WHAT NEEDS TO BE DONE: Search the entries for the word "pentagon". Copy every line that holds it.

SOURCE MATERIAL:
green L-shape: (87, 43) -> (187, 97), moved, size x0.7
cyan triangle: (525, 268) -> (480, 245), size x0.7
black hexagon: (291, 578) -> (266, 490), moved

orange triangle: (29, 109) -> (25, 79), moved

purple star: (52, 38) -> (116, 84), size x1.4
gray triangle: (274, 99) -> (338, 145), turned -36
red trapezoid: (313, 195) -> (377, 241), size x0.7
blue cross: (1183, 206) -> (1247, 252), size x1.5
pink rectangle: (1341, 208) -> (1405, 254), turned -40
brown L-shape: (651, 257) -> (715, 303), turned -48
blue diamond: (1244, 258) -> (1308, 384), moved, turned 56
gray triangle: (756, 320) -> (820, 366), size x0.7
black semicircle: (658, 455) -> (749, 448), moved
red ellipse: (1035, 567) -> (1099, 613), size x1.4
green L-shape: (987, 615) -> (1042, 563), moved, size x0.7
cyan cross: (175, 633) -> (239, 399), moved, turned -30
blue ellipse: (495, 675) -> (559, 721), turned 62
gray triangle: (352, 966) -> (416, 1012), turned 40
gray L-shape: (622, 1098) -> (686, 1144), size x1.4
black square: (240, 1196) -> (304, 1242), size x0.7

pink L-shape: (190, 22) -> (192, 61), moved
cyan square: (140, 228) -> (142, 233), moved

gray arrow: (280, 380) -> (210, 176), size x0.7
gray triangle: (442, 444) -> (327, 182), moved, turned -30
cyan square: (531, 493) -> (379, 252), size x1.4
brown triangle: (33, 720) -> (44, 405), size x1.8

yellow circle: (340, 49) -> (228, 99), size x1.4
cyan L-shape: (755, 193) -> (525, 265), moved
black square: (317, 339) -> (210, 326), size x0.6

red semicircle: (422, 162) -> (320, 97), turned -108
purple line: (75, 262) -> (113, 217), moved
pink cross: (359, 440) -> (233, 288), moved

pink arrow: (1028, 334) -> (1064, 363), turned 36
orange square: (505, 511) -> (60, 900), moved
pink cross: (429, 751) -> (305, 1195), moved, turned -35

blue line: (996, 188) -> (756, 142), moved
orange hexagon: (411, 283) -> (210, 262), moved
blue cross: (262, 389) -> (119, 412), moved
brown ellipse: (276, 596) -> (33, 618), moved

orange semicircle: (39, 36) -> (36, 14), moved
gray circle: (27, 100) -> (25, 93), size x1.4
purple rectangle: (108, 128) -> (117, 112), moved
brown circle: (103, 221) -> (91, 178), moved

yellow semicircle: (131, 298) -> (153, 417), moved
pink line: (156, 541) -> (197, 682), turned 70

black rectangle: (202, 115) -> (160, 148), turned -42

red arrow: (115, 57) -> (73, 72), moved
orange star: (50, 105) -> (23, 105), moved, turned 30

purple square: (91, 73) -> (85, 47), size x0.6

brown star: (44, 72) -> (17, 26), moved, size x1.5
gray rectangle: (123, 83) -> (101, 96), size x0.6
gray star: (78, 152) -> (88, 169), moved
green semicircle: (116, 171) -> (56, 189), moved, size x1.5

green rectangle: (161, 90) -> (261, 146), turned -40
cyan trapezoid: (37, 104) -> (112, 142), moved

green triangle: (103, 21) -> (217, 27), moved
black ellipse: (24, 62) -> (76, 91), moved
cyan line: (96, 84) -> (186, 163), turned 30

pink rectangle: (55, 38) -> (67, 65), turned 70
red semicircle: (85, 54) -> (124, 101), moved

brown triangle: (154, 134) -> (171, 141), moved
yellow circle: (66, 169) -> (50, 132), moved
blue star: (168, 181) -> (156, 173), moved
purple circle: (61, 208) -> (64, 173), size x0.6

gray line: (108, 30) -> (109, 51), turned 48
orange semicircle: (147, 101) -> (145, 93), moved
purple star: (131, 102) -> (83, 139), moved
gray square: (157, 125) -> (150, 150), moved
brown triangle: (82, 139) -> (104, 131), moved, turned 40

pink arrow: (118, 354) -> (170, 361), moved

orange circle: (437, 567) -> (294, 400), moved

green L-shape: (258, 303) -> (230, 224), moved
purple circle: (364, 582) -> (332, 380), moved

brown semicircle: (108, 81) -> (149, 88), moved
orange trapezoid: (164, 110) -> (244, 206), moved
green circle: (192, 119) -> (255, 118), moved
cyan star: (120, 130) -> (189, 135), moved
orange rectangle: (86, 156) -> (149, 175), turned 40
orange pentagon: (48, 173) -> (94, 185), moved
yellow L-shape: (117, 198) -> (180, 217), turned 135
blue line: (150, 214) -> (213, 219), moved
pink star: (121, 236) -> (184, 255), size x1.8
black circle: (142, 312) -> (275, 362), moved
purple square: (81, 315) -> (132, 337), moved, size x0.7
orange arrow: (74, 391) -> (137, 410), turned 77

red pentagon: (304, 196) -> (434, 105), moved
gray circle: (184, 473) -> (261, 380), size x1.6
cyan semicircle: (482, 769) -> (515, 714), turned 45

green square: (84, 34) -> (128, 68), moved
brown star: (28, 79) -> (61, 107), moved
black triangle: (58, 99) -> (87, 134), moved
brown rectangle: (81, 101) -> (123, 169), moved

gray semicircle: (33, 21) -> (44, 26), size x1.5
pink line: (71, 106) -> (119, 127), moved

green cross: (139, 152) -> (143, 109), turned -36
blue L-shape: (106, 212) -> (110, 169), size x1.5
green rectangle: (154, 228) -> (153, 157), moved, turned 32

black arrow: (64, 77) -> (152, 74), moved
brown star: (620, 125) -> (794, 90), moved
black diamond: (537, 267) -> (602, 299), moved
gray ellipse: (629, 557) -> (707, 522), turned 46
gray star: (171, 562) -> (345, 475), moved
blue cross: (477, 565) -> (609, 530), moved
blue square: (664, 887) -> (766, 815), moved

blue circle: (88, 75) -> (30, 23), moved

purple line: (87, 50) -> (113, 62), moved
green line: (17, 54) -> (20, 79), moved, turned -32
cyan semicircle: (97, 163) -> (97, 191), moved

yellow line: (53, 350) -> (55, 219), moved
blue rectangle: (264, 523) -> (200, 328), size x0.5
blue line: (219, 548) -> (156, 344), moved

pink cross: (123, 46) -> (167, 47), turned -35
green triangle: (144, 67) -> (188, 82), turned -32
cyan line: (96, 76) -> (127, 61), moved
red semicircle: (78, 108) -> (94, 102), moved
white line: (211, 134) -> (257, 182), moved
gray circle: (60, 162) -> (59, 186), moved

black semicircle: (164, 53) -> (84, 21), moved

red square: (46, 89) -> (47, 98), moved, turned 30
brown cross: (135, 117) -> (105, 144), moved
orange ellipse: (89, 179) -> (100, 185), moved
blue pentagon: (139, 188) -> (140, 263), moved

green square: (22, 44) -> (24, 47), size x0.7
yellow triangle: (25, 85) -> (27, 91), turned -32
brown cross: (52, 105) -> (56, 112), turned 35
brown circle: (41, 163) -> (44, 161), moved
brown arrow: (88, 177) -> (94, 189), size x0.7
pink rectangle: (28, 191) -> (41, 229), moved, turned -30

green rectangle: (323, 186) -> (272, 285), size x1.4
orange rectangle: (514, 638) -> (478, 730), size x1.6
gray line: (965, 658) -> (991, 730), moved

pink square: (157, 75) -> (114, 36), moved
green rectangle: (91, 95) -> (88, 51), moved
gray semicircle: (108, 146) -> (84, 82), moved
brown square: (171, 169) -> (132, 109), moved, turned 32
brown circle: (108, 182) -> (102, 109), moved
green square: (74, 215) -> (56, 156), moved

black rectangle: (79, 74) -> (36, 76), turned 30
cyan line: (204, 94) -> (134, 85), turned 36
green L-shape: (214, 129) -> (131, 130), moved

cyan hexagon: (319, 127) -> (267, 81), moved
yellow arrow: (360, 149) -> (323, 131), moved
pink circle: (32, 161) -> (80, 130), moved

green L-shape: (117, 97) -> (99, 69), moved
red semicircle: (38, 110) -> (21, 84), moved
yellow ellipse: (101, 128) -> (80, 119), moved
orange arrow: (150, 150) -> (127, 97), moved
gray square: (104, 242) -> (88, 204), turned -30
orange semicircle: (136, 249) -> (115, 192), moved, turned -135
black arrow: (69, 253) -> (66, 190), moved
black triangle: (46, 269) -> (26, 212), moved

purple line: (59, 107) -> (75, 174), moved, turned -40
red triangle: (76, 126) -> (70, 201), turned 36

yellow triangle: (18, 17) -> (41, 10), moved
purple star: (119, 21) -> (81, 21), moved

YOUR SOLUTION:
orange pentagon: (48, 173) -> (94, 185), moved
red pentagon: (304, 196) -> (434, 105), moved
blue pentagon: (139, 188) -> (140, 263), moved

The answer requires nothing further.